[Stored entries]

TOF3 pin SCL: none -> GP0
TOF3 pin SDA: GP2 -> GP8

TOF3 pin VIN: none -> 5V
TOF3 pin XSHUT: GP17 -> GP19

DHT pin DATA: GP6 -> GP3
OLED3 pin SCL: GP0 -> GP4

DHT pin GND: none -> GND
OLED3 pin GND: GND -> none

### [Your objective]
The line containing "TOF3 pin XSHUT: GP17 -> GP19" marks where to begin; copy it and every later line exactly, through the end of the data.

### [Solution for this exercise]
TOF3 pin XSHUT: GP17 -> GP19

DHT pin DATA: GP6 -> GP3
OLED3 pin SCL: GP0 -> GP4

DHT pin GND: none -> GND
OLED3 pin GND: GND -> none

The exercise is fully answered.